* Work item: Leave out the pictures and print precisely the lines from the line with "camera: 25 degrees right, 15 degrees up" to the final line of the entries, both ends included.
+ + + + + + +
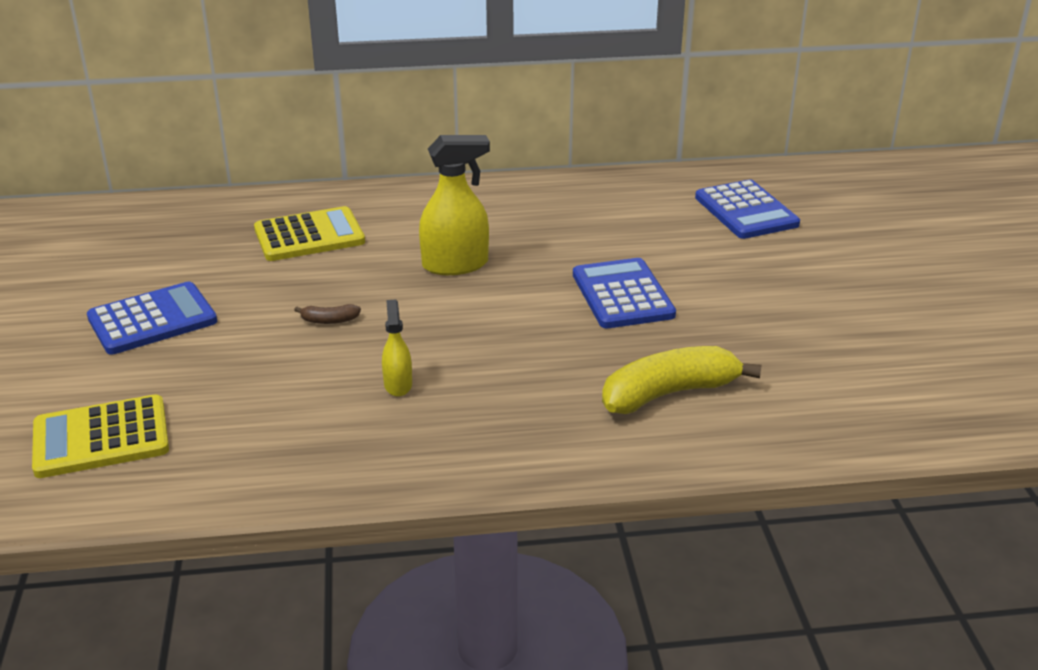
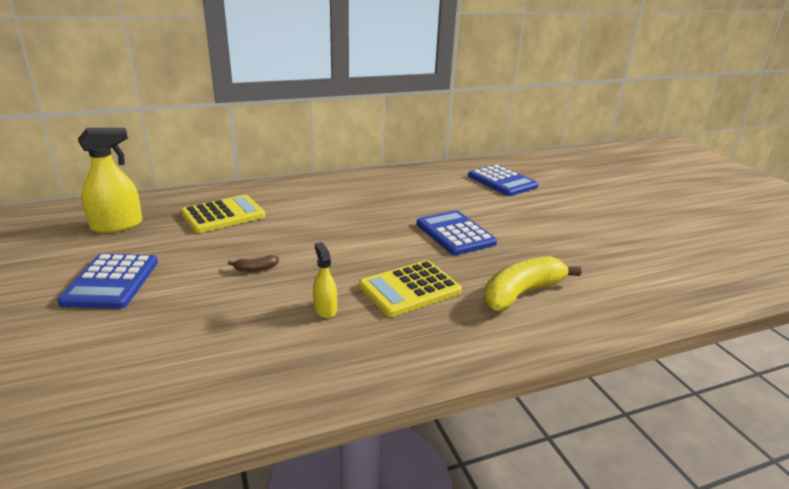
camera: 15 degrees left, 5 degrees down
yellow calculator [32,394,169,478] -> yellow calculator moved to [359,260,462,317]
blue calculator [87,282,217,355] -> blue calculator turned 135 degrees clockwise [57,254,158,309]
yellow spray bottle [419,135,490,275] -> yellow spray bottle moved to [78,128,142,233]

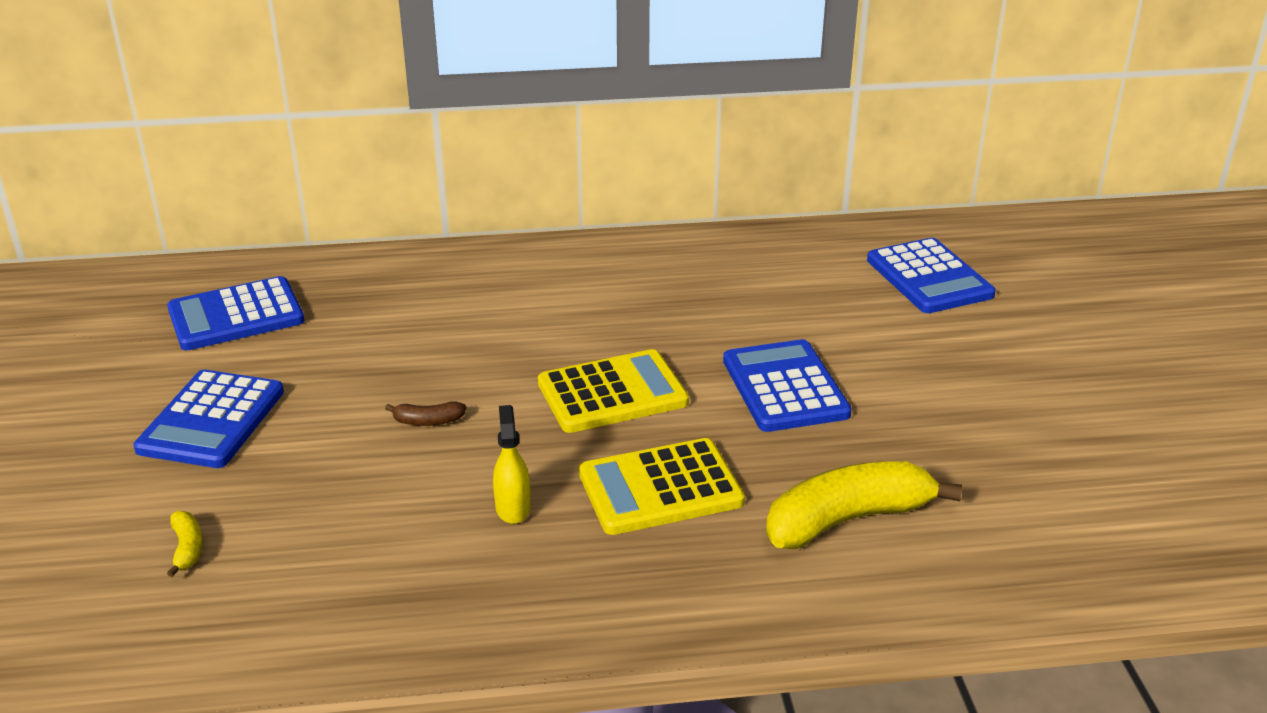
camera: 15 degrees right, 5 degrees up
yellow spray bottle [78,128,142,233] -> blue calculator [167,276,305,350]
yellow calculator [181,195,266,233] -> yellow calculator moved to [538,349,689,433]
none -> yellow banana [167,511,203,577]

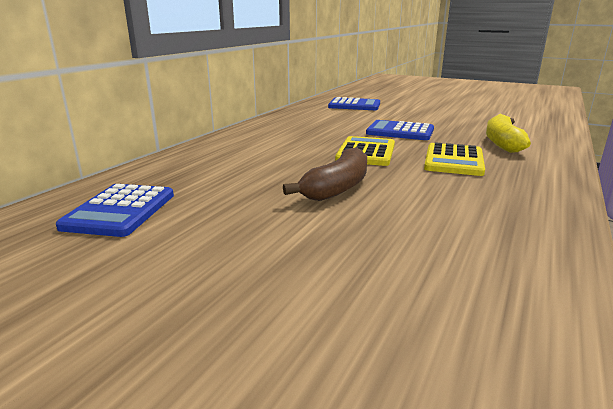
camera: 55 degrees left, 10 degrees down
blue calculator [134,370,284,468] -> none
yellow banana [167,511,203,577] -> none
brown banana [385,401,466,426] -> brown banana [283,147,367,201], size x2.36
yellow spray bottle [493,405,530,524] -> none

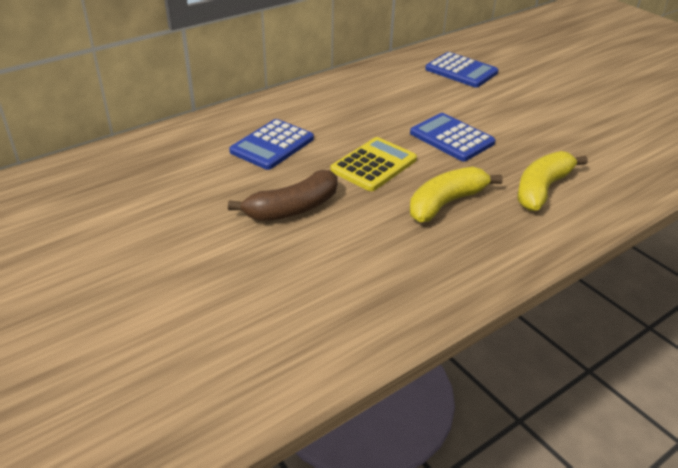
camera: 25 degrees right, 15 degrees up
blue calculator [56,184,174,237] -> blue calculator moved to [229,119,314,170]
yellow calculator [424,142,485,176] -> yellow banana [410,167,503,222]

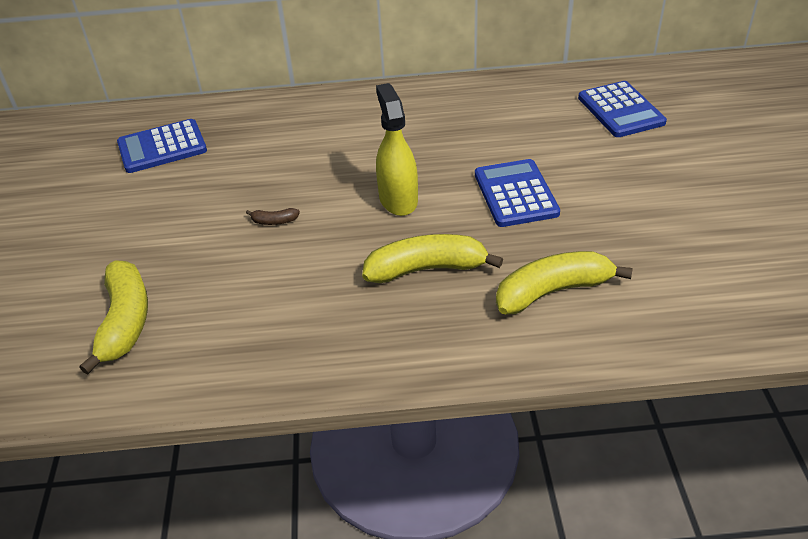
camera: 35 degrees right, 5 degrees up
brown banana [228,170,338,221] -> brown banana [246,208,300,225], size x0.42
blue calculator [229,119,314,170] -> blue calculator moved to [117,119,207,173]
yellow calculator [330,137,417,191] -> yellow spray bottle [376,83,418,216]
none -> yellow banana [79,260,148,374]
+ + + + + + +
* Response area:
camera: 25 degrees right, 15 degrees up
blue calculator [56,184,174,237] -> blue calculator moved to [229,119,314,170]
yellow calculator [424,142,485,176] -> yellow banana [410,167,503,222]

camera: 35 degrees right, 5 degrees up
brown banana [228,170,338,221] -> brown banana [246,208,300,225], size x0.42
blue calculator [229,119,314,170] -> blue calculator moved to [117,119,207,173]
yellow calculator [330,137,417,191] -> yellow spray bottle [376,83,418,216]
none -> yellow banana [79,260,148,374]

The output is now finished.